# TASK DETAILS
A verbatim copy of all the data is required, minus any images.

(AVAILABLE DATA begins)

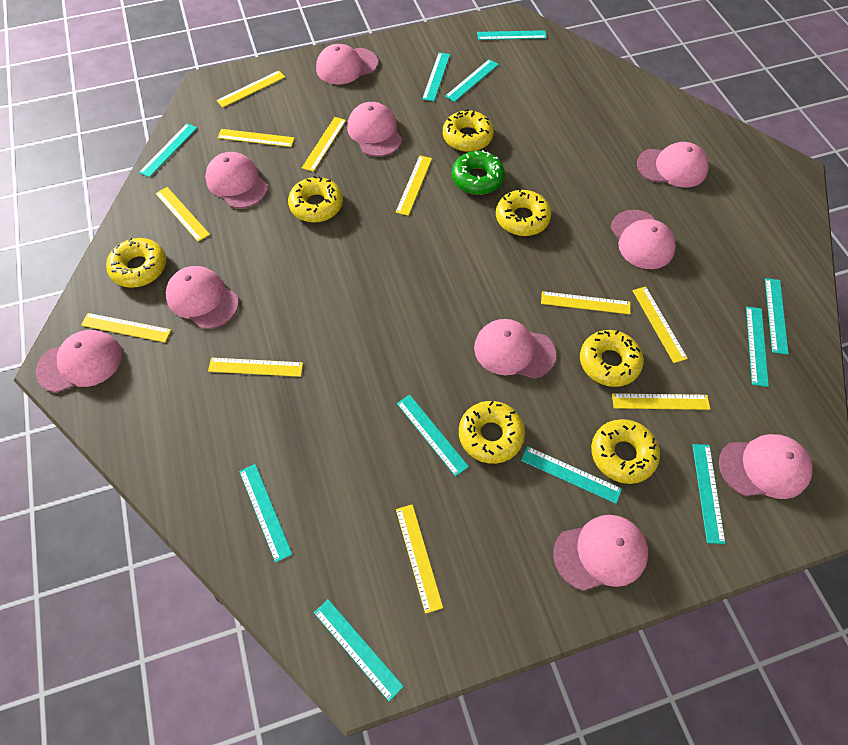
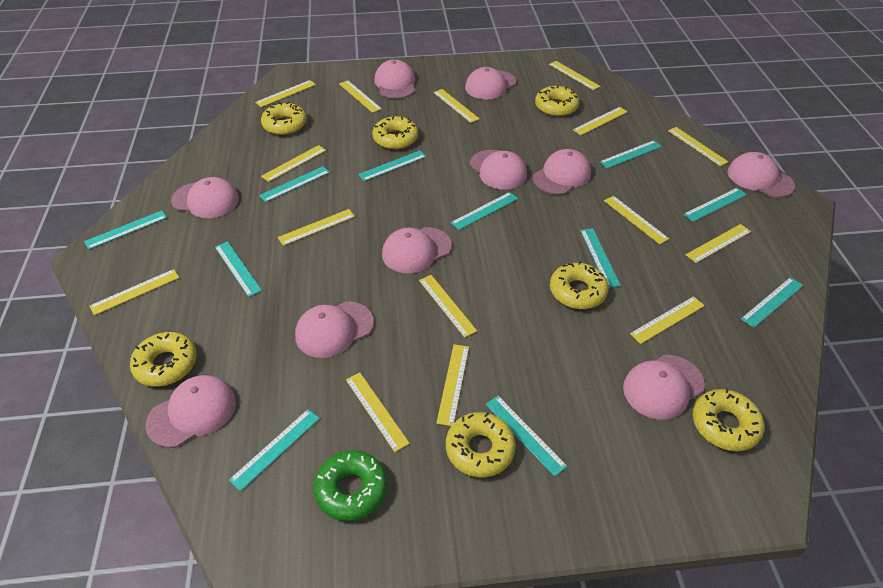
yellow ruler: 11 -> 15

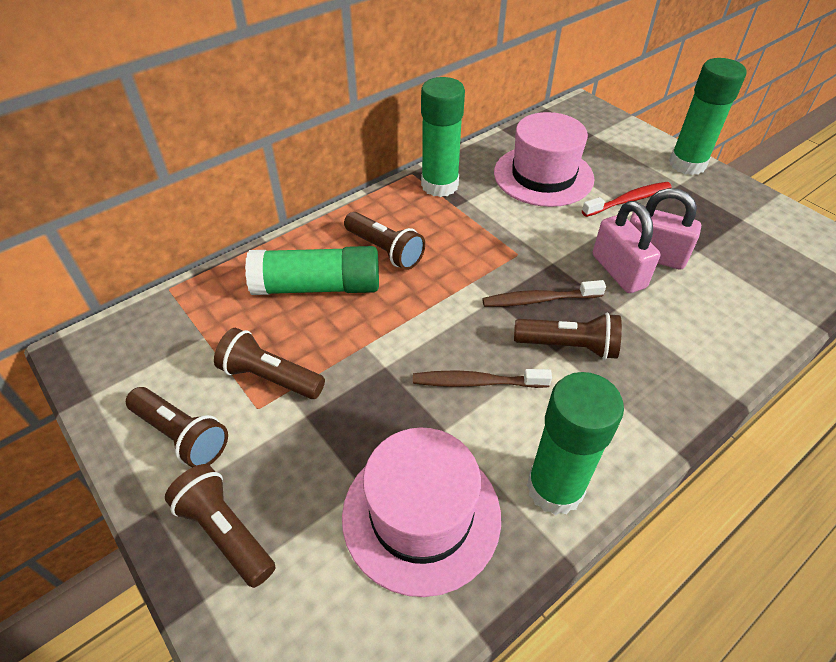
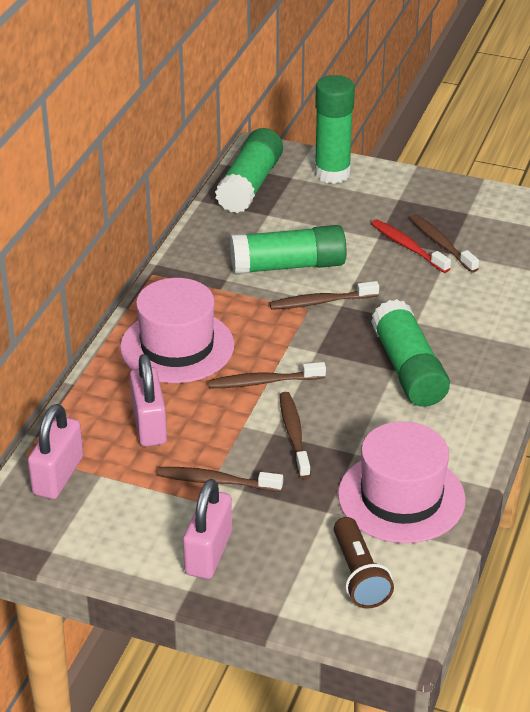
brown flashlight: 5 -> 1
brown toothbrush: 2 -> 5
pink padlock: 2 -> 3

(AVAILABLE DATA ends)

# SOLVED EXERCISE
yellow ruler: 11 -> 15

brown flashlight: 5 -> 1
brown toothbrush: 2 -> 5
pink padlock: 2 -> 3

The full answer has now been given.